- PROBLEM TO WORK ON: Format the rows from the line with "28: (414, 879)" to the line with "72: (691, 1081)" as a numbered list, leaving out any blank lines.

○ ○ ○ ○ ○

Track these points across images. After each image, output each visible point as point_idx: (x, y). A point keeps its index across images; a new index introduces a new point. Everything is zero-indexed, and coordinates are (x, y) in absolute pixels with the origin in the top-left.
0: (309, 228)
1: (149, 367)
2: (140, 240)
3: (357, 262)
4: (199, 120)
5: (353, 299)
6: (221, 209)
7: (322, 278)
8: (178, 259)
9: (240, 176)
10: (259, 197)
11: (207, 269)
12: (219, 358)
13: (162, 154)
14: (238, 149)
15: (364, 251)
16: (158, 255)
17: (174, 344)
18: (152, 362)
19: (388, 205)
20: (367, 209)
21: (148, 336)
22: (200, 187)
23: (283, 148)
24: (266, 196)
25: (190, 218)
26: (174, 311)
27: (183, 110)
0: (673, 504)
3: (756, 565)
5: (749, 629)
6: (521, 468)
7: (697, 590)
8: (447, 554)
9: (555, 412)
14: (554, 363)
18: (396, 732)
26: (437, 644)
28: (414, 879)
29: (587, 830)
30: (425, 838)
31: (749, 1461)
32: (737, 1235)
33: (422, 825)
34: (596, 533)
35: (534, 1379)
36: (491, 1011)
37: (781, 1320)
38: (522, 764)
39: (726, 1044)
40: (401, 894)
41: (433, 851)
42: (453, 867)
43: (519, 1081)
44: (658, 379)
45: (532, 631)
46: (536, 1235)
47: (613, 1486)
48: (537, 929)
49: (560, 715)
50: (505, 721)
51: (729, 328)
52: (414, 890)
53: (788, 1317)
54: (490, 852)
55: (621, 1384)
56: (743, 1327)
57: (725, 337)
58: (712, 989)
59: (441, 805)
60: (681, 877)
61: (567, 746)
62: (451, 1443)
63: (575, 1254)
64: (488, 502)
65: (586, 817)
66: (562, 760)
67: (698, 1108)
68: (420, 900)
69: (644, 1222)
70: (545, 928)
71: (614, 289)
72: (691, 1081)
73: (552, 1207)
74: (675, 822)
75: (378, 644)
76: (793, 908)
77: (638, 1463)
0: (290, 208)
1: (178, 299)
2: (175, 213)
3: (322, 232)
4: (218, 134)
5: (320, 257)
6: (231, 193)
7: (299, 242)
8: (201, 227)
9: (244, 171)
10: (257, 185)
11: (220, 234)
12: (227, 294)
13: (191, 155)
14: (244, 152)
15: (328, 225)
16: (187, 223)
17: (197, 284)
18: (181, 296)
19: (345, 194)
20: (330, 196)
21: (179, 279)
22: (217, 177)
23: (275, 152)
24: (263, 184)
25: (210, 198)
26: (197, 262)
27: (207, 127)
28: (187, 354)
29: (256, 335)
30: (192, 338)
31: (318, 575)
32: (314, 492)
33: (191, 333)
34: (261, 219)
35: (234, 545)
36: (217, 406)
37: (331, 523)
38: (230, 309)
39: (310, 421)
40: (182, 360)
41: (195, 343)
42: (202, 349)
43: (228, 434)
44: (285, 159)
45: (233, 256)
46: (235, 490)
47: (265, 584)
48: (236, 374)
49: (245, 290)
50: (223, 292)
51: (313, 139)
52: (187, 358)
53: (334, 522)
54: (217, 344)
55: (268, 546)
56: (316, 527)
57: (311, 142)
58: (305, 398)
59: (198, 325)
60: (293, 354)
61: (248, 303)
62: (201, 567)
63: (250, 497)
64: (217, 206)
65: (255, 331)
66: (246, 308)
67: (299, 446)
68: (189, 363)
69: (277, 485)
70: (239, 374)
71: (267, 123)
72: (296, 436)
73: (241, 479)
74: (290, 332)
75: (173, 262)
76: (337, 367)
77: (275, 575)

○ ○ ○ ○ ○

- EXERCISE ANSWER:
1. 28: (414, 879)
2. 29: (587, 830)
3. 30: (425, 838)
4. 31: (749, 1461)
5. 32: (737, 1235)
6. 33: (422, 825)
7. 34: (596, 533)
8. 35: (534, 1379)
9. 36: (491, 1011)
10. 37: (781, 1320)
11. 38: (522, 764)
12. 39: (726, 1044)
13. 40: (401, 894)
14. 41: (433, 851)
15. 42: (453, 867)
16. 43: (519, 1081)
17. 44: (658, 379)
18. 45: (532, 631)
19. 46: (536, 1235)
20. 47: (613, 1486)
21. 48: (537, 929)
22. 49: (560, 715)
23. 50: (505, 721)
24. 51: (729, 328)
25. 52: (414, 890)
26. 53: (788, 1317)
27. 54: (490, 852)
28. 55: (621, 1384)
29. 56: (743, 1327)
30. 57: (725, 337)
31. 58: (712, 989)
32. 59: (441, 805)
33. 60: (681, 877)
34. 61: (567, 746)
35. 62: (451, 1443)
36. 63: (575, 1254)
37. 64: (488, 502)
38. 65: (586, 817)
39. 66: (562, 760)
40. 67: (698, 1108)
41. 68: (420, 900)
42. 69: (644, 1222)
43. 70: (545, 928)
44. 71: (614, 289)
45. 72: (691, 1081)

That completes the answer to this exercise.